- _WHAT IS NEEDED_: In the records that follow, find the line with "(111, 203) = (584, 263): purple"; from there, retype every line exactly through the line with "(322, 110) = (167, 304): red cone -> none", which also belongs to the answer.

- _AVAILABLE RECORDS_:
Segment Open

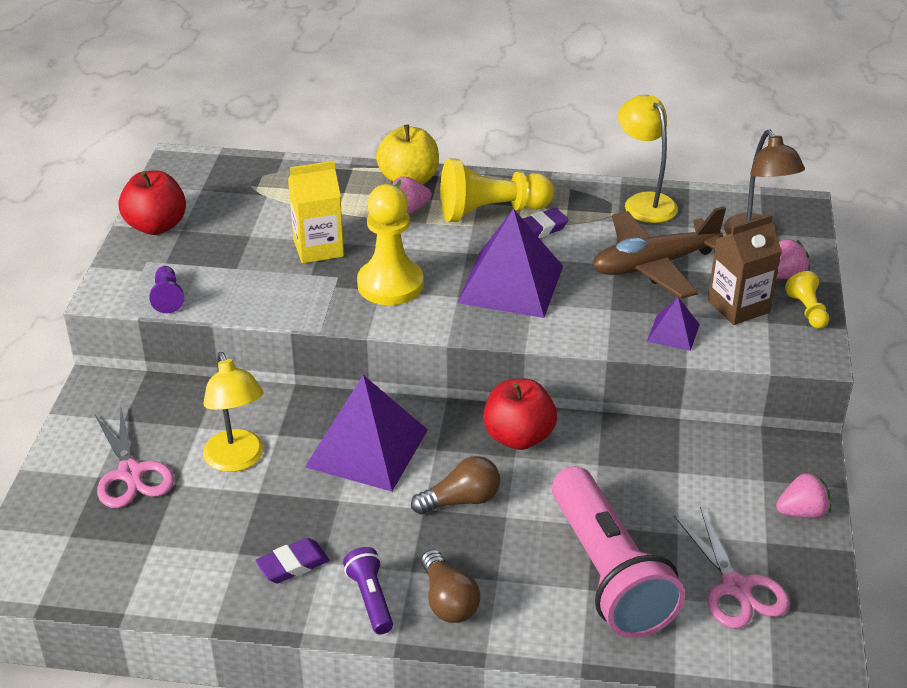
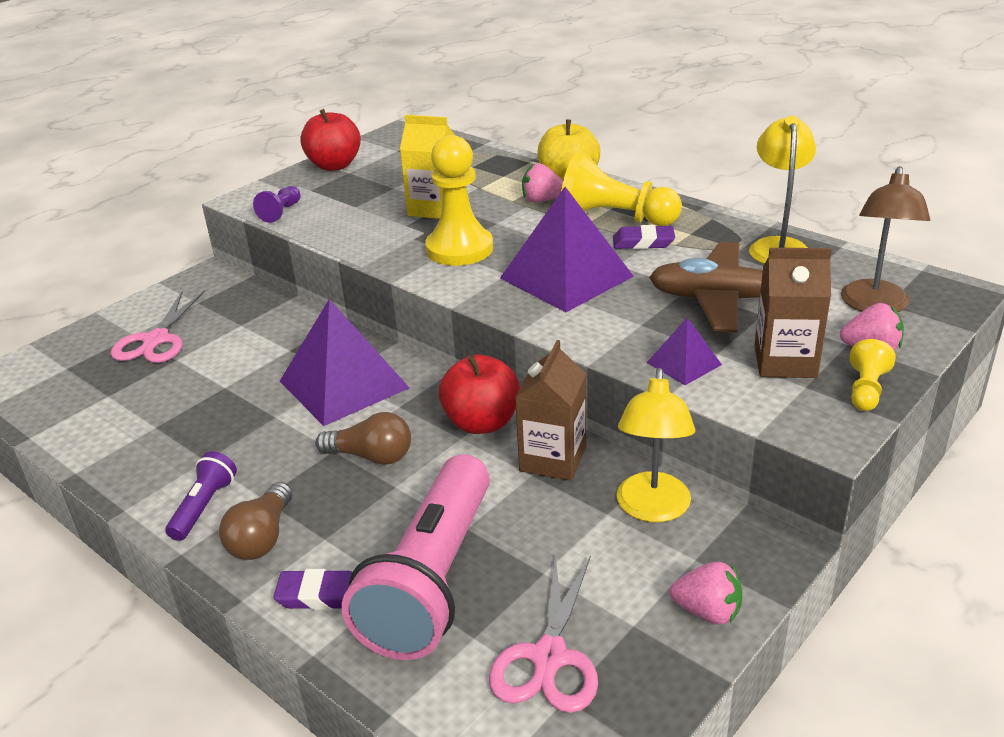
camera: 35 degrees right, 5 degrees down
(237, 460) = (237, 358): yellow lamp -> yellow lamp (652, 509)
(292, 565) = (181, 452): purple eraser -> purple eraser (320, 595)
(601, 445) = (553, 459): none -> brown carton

Segment Closed
Segment Open

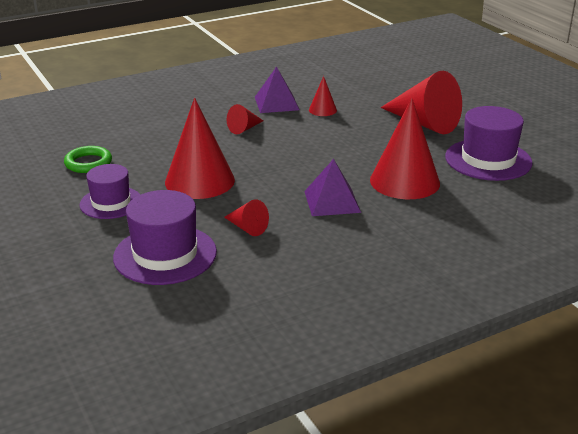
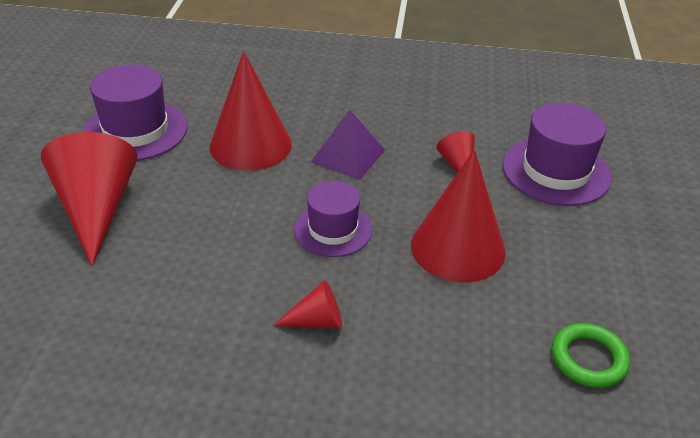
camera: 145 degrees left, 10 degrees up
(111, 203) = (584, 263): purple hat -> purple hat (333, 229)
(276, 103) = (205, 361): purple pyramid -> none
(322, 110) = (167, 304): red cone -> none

Segment Closed

- _WRITTEN RESPONSE_:
(111, 203) = (584, 263): purple hat -> purple hat (333, 229)
(276, 103) = (205, 361): purple pyramid -> none
(322, 110) = (167, 304): red cone -> none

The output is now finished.